*** Data for processing ***
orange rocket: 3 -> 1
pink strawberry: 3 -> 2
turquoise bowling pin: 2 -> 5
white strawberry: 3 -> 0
*** End of Data for processing ***
*** Data for processing ***
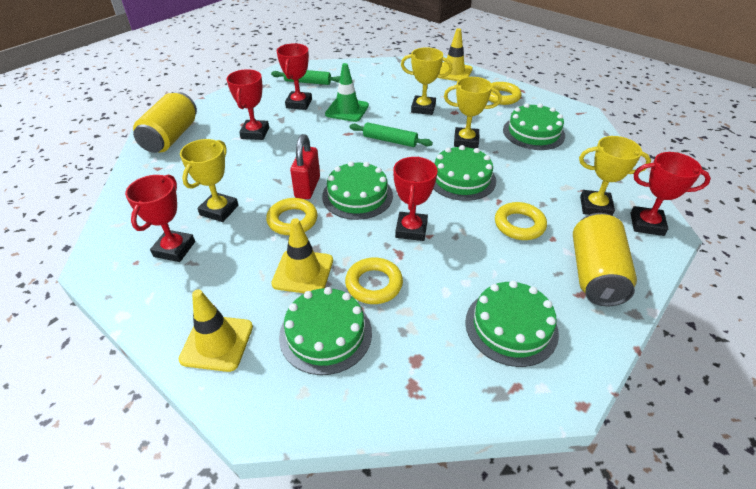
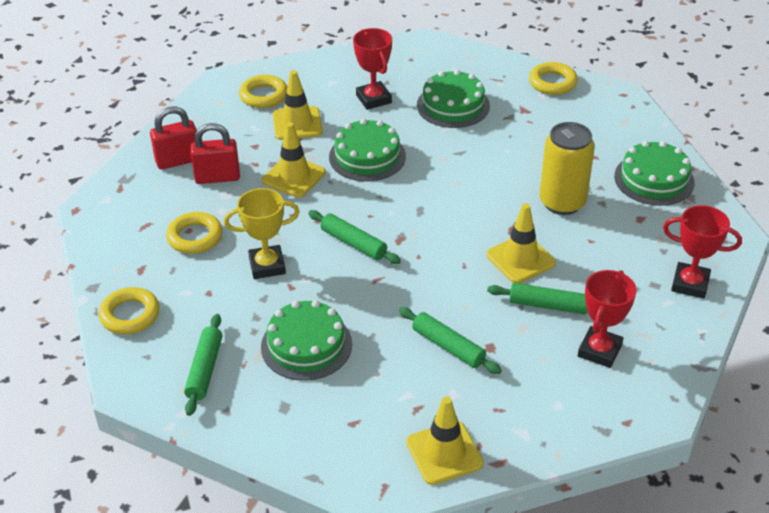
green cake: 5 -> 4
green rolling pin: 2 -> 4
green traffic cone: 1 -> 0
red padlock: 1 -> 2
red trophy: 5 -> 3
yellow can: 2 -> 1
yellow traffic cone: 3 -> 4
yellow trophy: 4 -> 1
*** End of Data for processing ***
All that should be written out is the stretch of lines above between the one holding "orange rocket: 3 -> 1" and the one holding "white strawberry: 3 -> 0", inclusive, exactly as given.

orange rocket: 3 -> 1
pink strawberry: 3 -> 2
turquoise bowling pin: 2 -> 5
white strawberry: 3 -> 0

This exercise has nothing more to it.